Stored items:
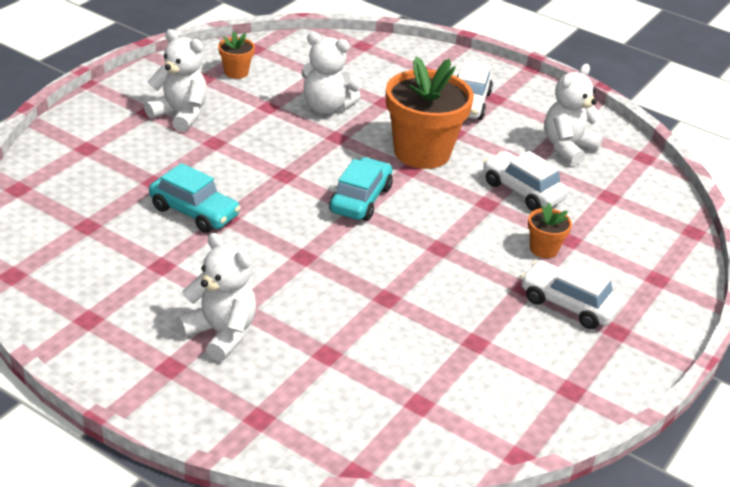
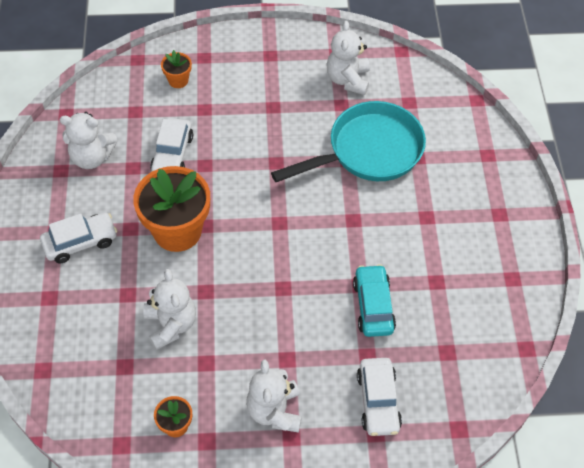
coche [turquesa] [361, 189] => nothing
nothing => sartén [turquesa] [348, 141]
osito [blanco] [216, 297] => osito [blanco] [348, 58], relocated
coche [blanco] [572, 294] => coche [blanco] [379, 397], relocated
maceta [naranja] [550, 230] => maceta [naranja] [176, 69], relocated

PROBLEM TO SOLVE
Repeat the records above word for word. Pictures stay out of the copy.

ANSWER FOR THE TASK
coche [turquesa] [361, 189] => nothing
nothing => sartén [turquesa] [348, 141]
osito [blanco] [216, 297] => osito [blanco] [348, 58], relocated
coche [blanco] [572, 294] => coche [blanco] [379, 397], relocated
maceta [naranja] [550, 230] => maceta [naranja] [176, 69], relocated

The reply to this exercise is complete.